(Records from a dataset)
····················

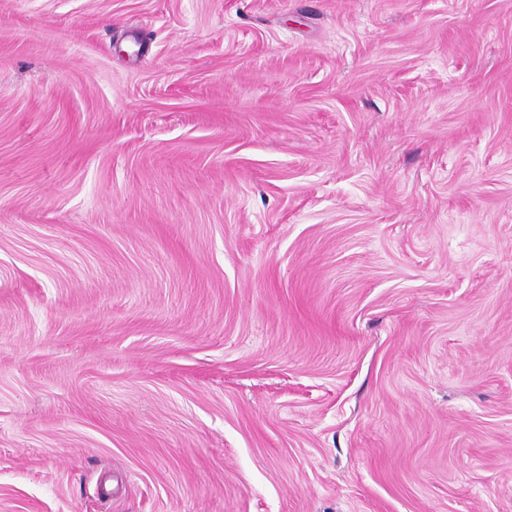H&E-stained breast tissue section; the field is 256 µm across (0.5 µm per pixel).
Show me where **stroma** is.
Wrapping results in <instances>:
<instances>
[{"instance_id": "stroma-1", "label": "stroma", "mask_w": 512, "mask_h": 512, "mask_svg": "<svg viewBox=\"0 0 512 512\" xmlns=\"http://www.w3.org/2000/svg\"><path fill=\"white\" fill-rule=\"evenodd\" d=\"M0 512H512V0H0Z\"/></svg>"}]
</instances>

····················

**What you need to do**
Print the complete listing exactly, apart from any pictures.

**Task output**
H&E-stained breast tissue section; the field is 256 µm across (0.5 µm per pixel).
Show me where **stroma** is.
Wrapping results in <instances>:
<instances>
[{"instance_id": "stroma-1", "label": "stroma", "mask_w": 512, "mask_h": 512, "mask_svg": "<svg viewBox=\"0 0 512 512\" xmlns=\"http://www.w3.org/2000/svg\"><path fill=\"white\" fill-rule=\"evenodd\" d=\"M0 512H512V0H0Z\"/></svg>"}]
</instances>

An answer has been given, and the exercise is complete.